INSTRUCTIONS TO FOLLOW:
Copy every line from the data below in which the string "bowling" can be found.

Object change descriptions
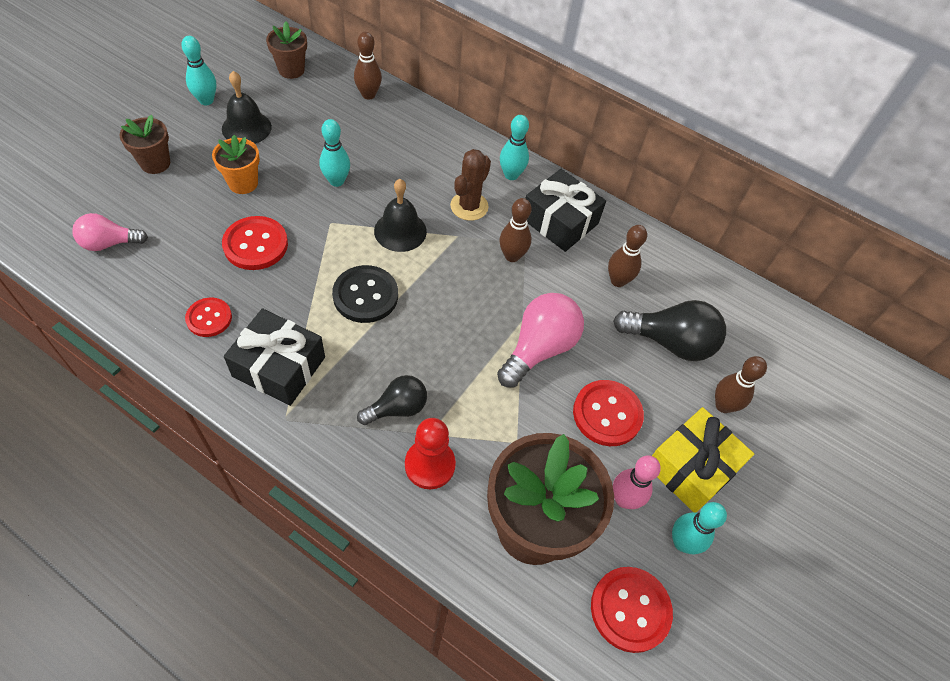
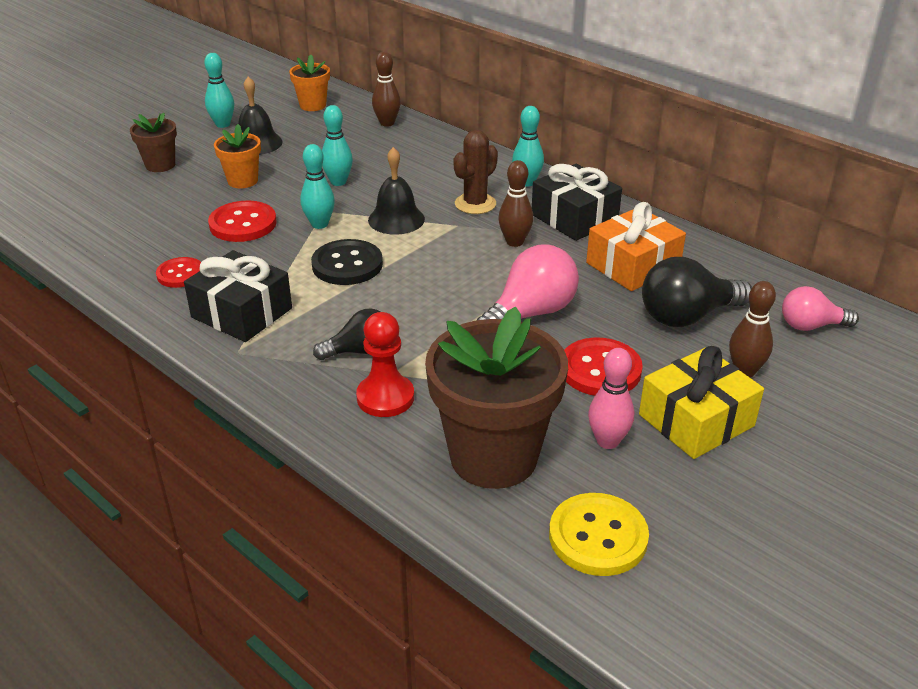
camera: 15 degrees right, 20 degrees down
pink light bulb [72,213,148,251] -> pink light bulb moved to [782,286,859,331]
brown flower pot [266,21,307,79] -> orange flower pot [289,55,330,111]
red button [591,567,673,653] -> yellow button [549,493,649,576]
brown bowling pin [608,225,647,287] -> orange gift [586,202,686,291]
black light bulb [613,300,726,361] -> black light bulb turned 135 degrees clockwise [642,257,752,327]
turquoise bowling pin [672,502,727,554] -> turquoise bowling pin moved to [300,144,335,229]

EXERCISE SOLUTION:
brown bowling pin [608,225,647,287] -> orange gift [586,202,686,291]
turquoise bowling pin [672,502,727,554] -> turquoise bowling pin moved to [300,144,335,229]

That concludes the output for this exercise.